- **How to complete this task**
Transcribe exactly the lines from the one containing "white candle [319,377,365,450]" through the end of the entries, including both the first and the last, and nothing else.

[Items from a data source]

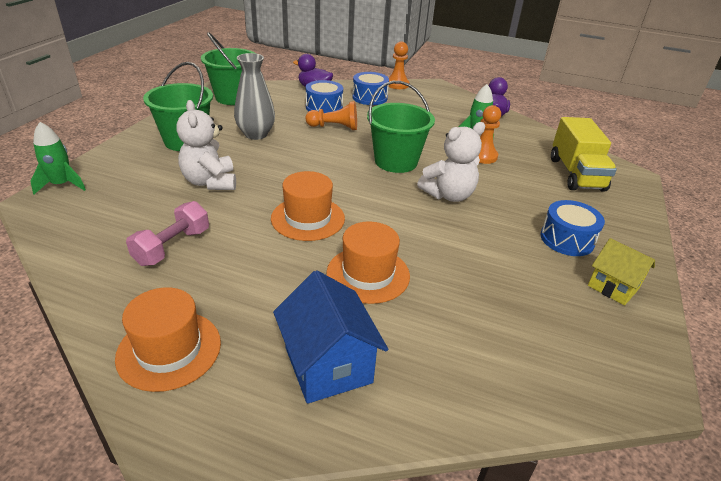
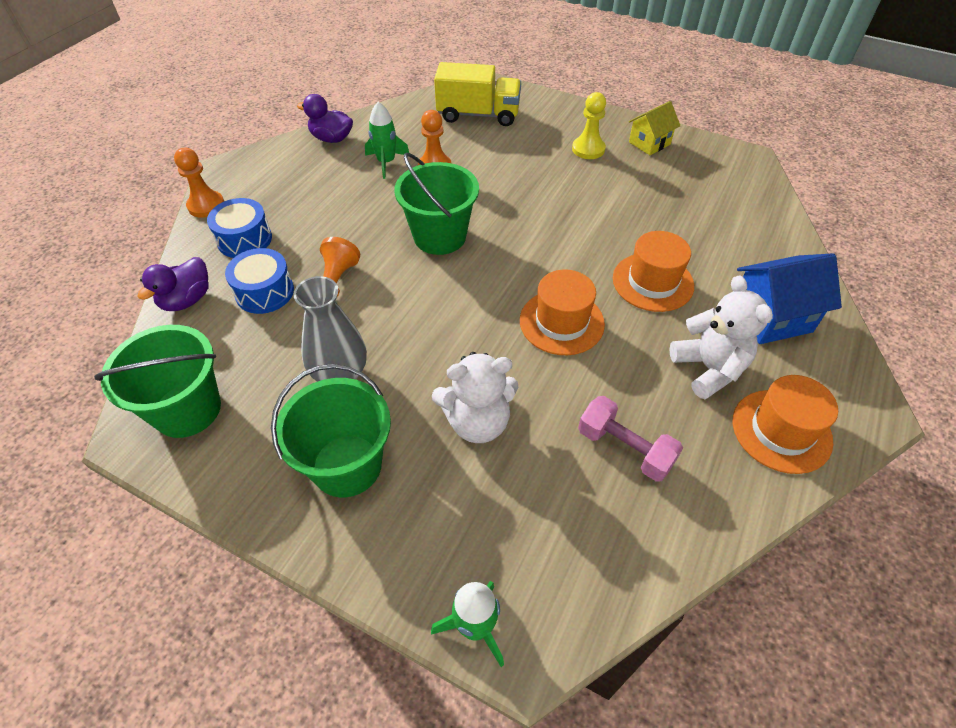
camera: 80 degrees left, 15 degrees up
white teddy bear [417,122,485,202] -> white teddy bear moved to [669,275,773,399]
blue drum [540,200,605,256] -> yellow pawn [572,92,606,159]

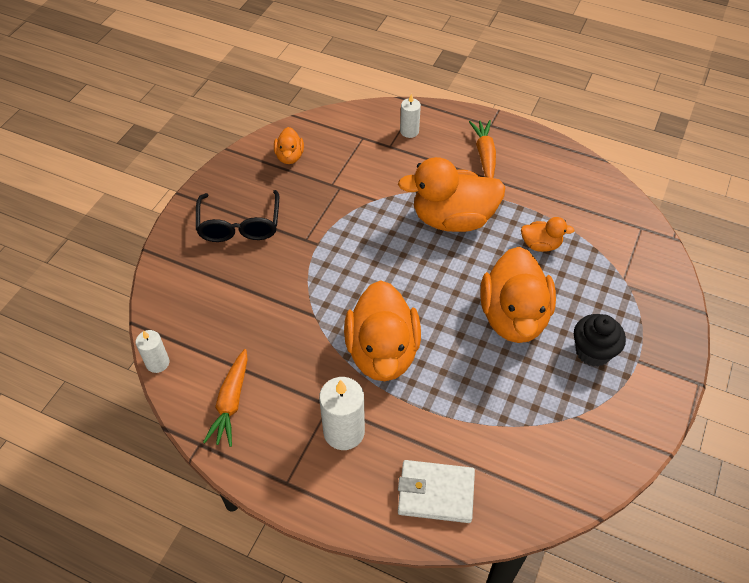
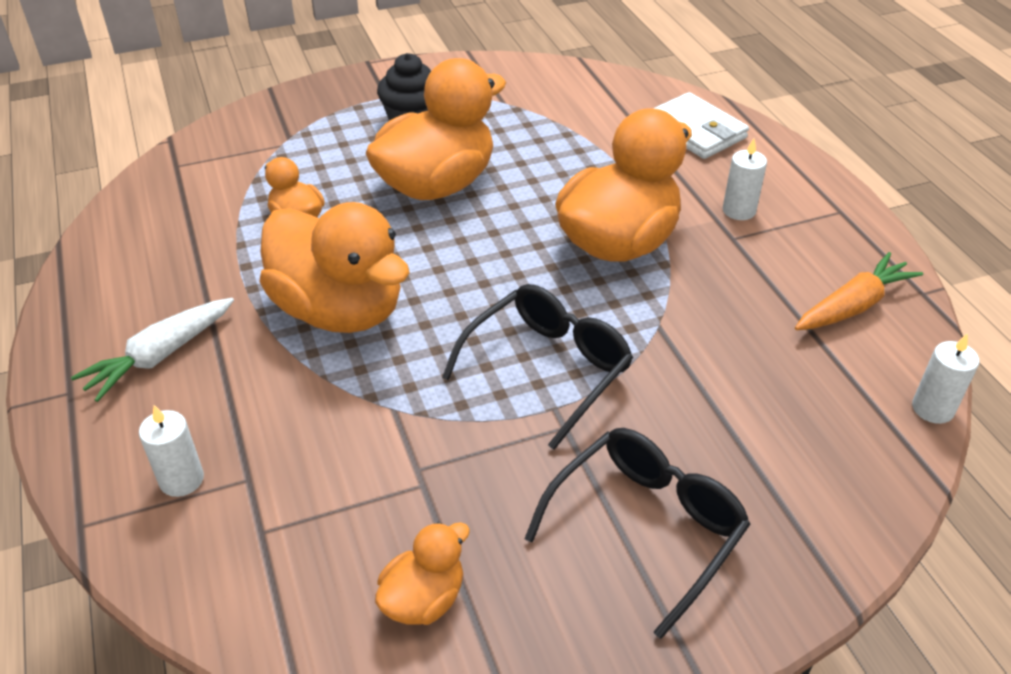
camera: 135 degrees left, 10 degrees down
white candle [319,377,365,450] -> white candle [723,139,767,220], size x0.60
orange carrot [469,120,496,178] -> white carrot [71,298,234,402]
none -> black glasses [442,284,633,450]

- **Completed task**
white candle [319,377,365,450] -> white candle [723,139,767,220], size x0.60
orange carrot [469,120,496,178] -> white carrot [71,298,234,402]
none -> black glasses [442,284,633,450]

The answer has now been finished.